═══ Material for this task
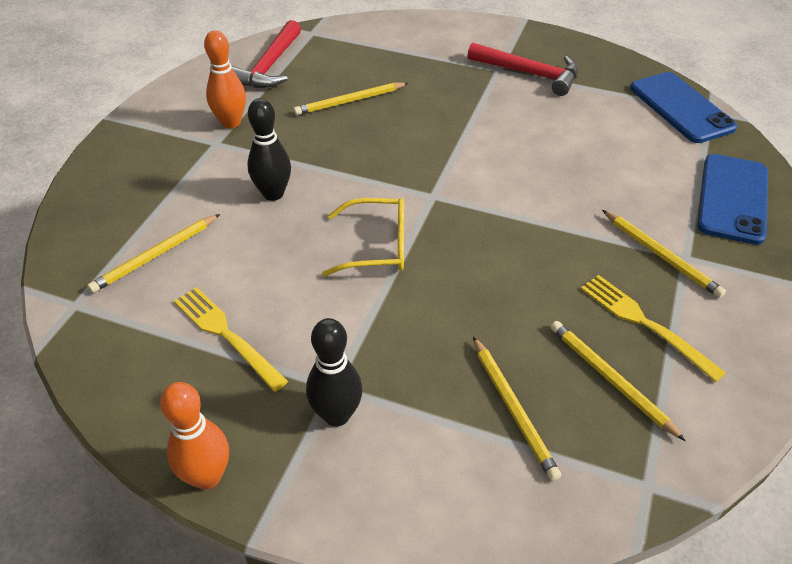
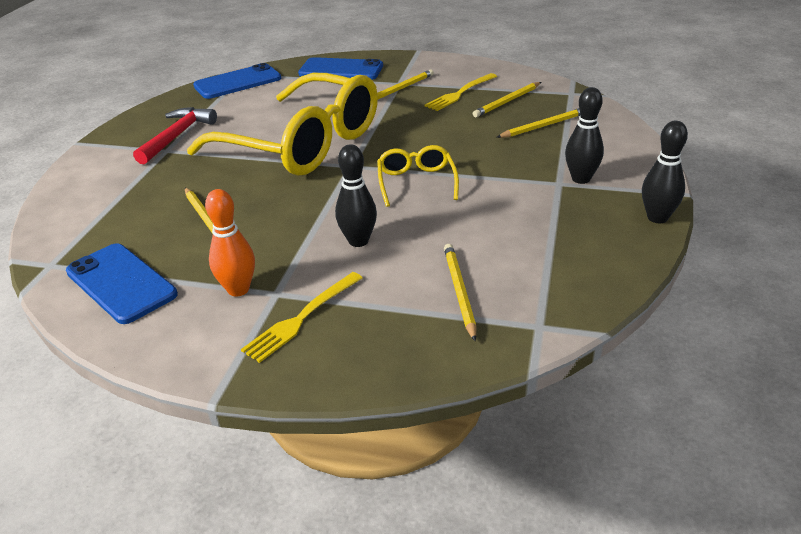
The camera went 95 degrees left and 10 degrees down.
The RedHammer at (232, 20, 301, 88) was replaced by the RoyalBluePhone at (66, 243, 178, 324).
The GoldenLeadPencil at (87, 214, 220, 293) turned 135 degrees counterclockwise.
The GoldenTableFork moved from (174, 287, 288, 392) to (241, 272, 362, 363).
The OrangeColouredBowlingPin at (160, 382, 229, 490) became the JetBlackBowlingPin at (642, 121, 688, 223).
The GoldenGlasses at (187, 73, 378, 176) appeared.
══════
■ Task directions
Go to the line holding "The GoldenTableFork moved" in the entries above and return it, along with every line after it, exactly as written.

■ Solution to this problem
The GoldenTableFork moved from (174, 287, 288, 392) to (241, 272, 362, 363).
The OrangeColouredBowlingPin at (160, 382, 229, 490) became the JetBlackBowlingPin at (642, 121, 688, 223).
The GoldenGlasses at (187, 73, 378, 176) appeared.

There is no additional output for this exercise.